• _WORK TASK_:
In the data below, give the number of lines that contain the word "dumbbell". Nothing else is needed.
======
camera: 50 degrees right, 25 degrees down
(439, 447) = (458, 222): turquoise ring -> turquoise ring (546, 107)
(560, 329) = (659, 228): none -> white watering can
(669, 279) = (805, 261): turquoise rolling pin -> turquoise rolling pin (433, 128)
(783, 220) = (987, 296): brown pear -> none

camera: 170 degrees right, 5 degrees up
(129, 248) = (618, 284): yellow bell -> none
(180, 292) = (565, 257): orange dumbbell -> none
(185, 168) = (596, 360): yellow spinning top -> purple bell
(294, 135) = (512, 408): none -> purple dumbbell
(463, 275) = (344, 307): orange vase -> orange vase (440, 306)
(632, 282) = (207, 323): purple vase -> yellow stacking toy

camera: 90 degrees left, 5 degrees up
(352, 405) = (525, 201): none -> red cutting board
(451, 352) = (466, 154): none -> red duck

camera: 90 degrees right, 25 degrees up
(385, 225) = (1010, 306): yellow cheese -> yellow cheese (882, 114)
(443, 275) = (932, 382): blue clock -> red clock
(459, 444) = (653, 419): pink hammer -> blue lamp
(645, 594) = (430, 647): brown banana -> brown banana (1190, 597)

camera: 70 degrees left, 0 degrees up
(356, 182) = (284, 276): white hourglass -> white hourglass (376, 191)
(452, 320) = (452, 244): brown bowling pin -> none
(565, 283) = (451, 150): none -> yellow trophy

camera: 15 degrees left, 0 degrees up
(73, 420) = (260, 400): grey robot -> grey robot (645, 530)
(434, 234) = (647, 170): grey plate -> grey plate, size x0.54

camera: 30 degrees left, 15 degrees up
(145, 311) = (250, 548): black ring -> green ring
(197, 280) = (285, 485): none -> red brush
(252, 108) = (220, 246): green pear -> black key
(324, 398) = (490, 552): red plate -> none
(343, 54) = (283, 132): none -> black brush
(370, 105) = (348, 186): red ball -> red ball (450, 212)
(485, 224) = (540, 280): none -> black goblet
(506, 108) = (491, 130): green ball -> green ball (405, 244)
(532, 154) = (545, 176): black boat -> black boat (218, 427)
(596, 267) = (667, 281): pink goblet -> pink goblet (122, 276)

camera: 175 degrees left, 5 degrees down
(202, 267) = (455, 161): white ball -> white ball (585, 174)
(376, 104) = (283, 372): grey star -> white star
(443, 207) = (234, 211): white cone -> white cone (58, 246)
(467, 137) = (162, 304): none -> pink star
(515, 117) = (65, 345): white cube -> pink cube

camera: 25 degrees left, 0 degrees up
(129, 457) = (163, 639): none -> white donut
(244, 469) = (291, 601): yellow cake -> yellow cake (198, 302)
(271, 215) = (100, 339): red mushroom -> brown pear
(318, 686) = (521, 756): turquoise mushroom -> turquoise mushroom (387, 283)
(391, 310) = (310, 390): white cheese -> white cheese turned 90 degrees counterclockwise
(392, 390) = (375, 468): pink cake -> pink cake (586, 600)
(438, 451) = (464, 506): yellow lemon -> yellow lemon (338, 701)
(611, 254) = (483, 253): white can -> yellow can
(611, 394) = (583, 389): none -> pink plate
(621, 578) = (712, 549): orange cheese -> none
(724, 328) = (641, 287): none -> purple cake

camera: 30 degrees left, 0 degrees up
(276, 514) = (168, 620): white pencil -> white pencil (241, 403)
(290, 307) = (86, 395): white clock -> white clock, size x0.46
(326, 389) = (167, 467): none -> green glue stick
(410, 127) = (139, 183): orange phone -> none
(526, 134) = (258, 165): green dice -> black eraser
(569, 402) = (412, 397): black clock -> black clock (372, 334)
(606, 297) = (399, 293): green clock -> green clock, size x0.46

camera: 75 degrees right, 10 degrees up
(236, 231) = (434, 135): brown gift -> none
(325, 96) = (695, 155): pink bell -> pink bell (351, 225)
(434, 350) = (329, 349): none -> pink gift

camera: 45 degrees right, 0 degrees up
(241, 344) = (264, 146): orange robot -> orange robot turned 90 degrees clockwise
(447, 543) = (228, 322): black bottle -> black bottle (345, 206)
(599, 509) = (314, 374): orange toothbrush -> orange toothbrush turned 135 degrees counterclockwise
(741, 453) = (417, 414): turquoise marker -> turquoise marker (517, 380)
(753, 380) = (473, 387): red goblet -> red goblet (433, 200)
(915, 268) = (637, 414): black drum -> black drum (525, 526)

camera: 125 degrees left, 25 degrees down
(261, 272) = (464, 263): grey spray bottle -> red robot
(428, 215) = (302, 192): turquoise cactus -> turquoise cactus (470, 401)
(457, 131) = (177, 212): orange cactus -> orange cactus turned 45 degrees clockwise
======
• _TASK RESULT_:
2